→ EXERCISE
All lines from the one with "green robot: 3 -> 1" through the last line of the data below should be copied exactly; please add nothing.

→ TASK INPUTS
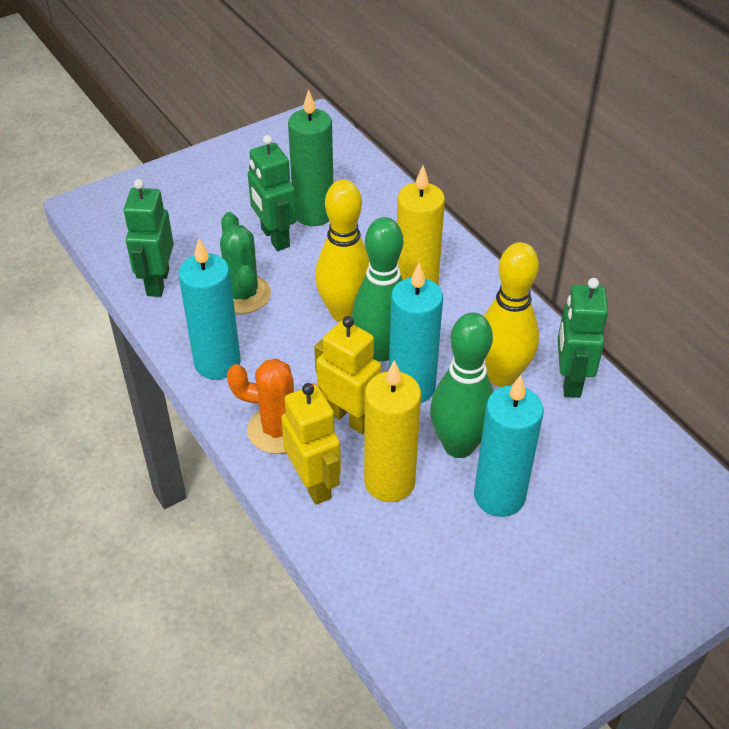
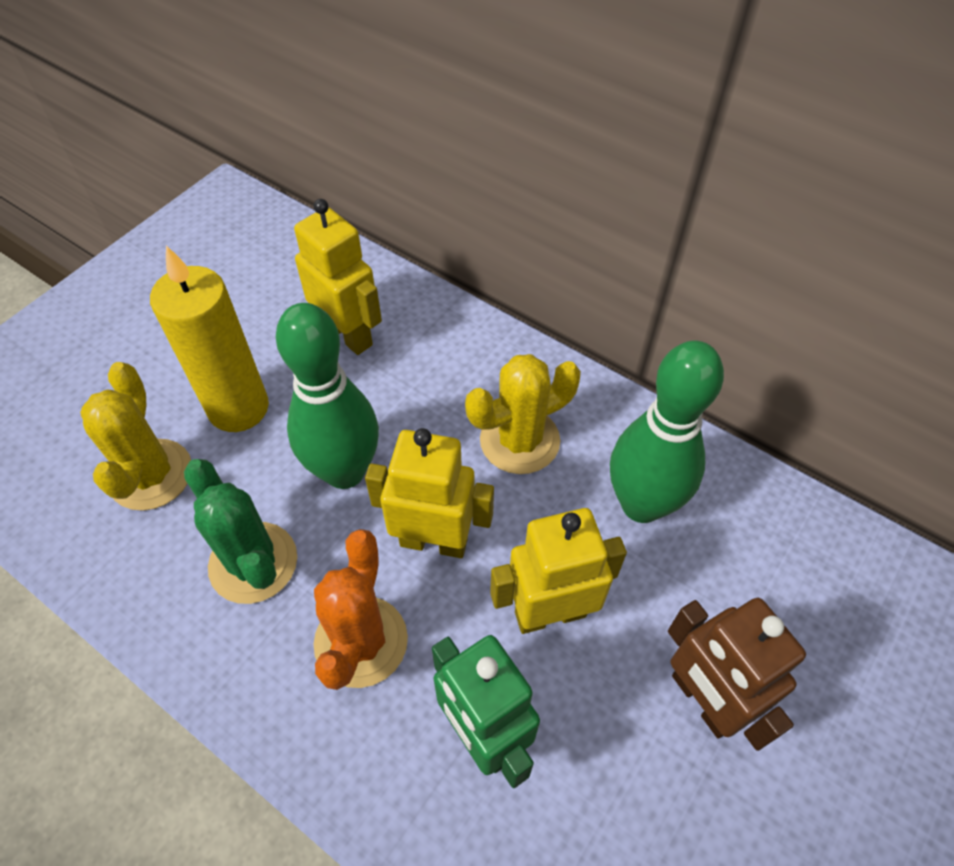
brown robot: 0 -> 1
green candle: 1 -> 0
green robot: 3 -> 1
turquoise candle: 3 -> 0
yellow bowling pin: 2 -> 0
yellow cactus: 0 -> 2
yellow candle: 2 -> 1
yellow robot: 2 -> 3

→ WRITTEN ANSWER
green robot: 3 -> 1
turquoise candle: 3 -> 0
yellow bowling pin: 2 -> 0
yellow cactus: 0 -> 2
yellow candle: 2 -> 1
yellow robot: 2 -> 3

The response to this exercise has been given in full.